- Opening Delimiter -
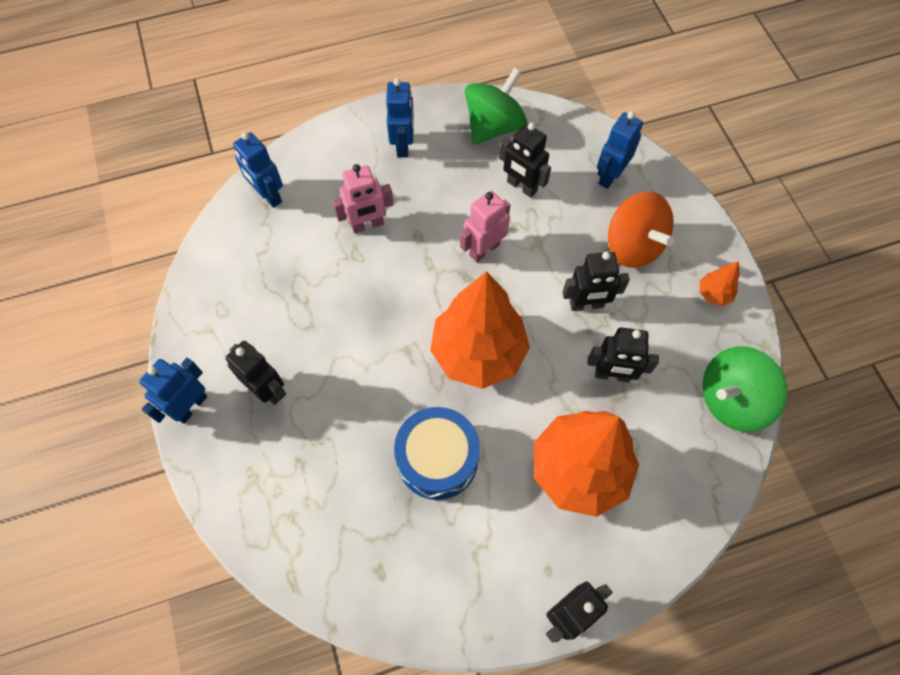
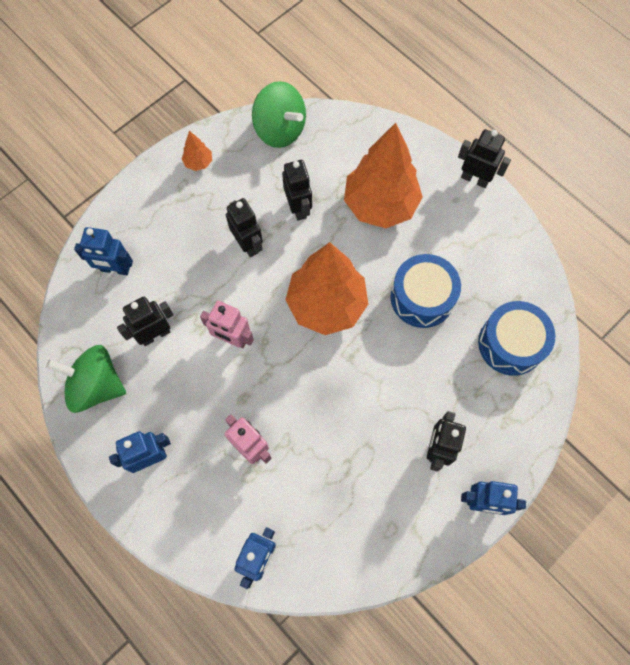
camera: 115 degrees left, 5 degrees up
black robot [499,123,551,198] -> black robot turned 135 degrees counterclockwise [117,297,174,346]
orange spinning top [608,191,675,268] -> none
none -> blue drum [478,301,555,376]

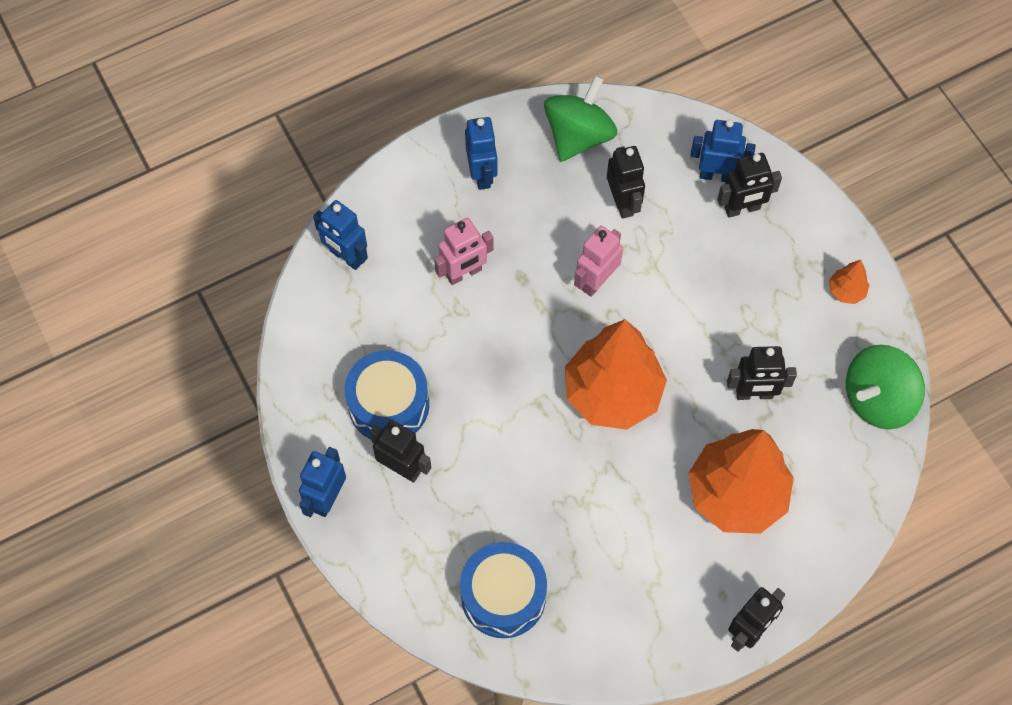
camera: 105 degrees right, 5 degrees down
blue robot [74,227,133,275] -> blue robot turned 75 degrees clockwise [691,119,756,182]
black robot [226,198,263,257] -> black robot moved to [717,153,782,218]
blue drum [390,254,461,328] -> blue drum moved to [345,350,429,439]

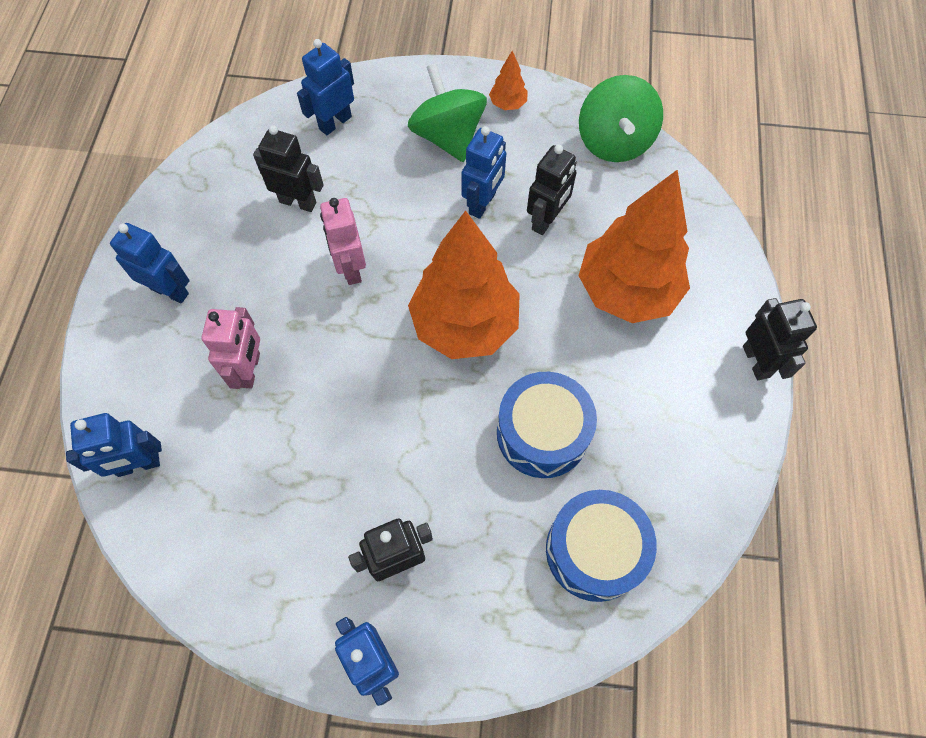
camera: 55 degrees left, 0 degrees up
blue drum [345,350,429,439] -> blue drum moved to [497,372,597,478]
green spinning top [544,75,617,162] -> green spinning top moved to [408,63,487,162]
black robot [717,153,782,218] -> none
none -> blue robot [461,126,506,219]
- Closing Delimiter -
What the exercise asks: Output the full material exactly as given, without its pictures.

Response to this exercise:
camera: 115 degrees left, 5 degrees up
black robot [499,123,551,198] -> black robot turned 135 degrees counterclockwise [117,297,174,346]
orange spinning top [608,191,675,268] -> none
none -> blue drum [478,301,555,376]

camera: 105 degrees right, 5 degrees down
blue robot [74,227,133,275] -> blue robot turned 75 degrees clockwise [691,119,756,182]
black robot [226,198,263,257] -> black robot moved to [717,153,782,218]
blue drum [390,254,461,328] -> blue drum moved to [345,350,429,439]

camera: 55 degrees left, 0 degrees up
blue drum [345,350,429,439] -> blue drum moved to [497,372,597,478]
green spinning top [544,75,617,162] -> green spinning top moved to [408,63,487,162]
black robot [717,153,782,218] -> none
none -> blue robot [461,126,506,219]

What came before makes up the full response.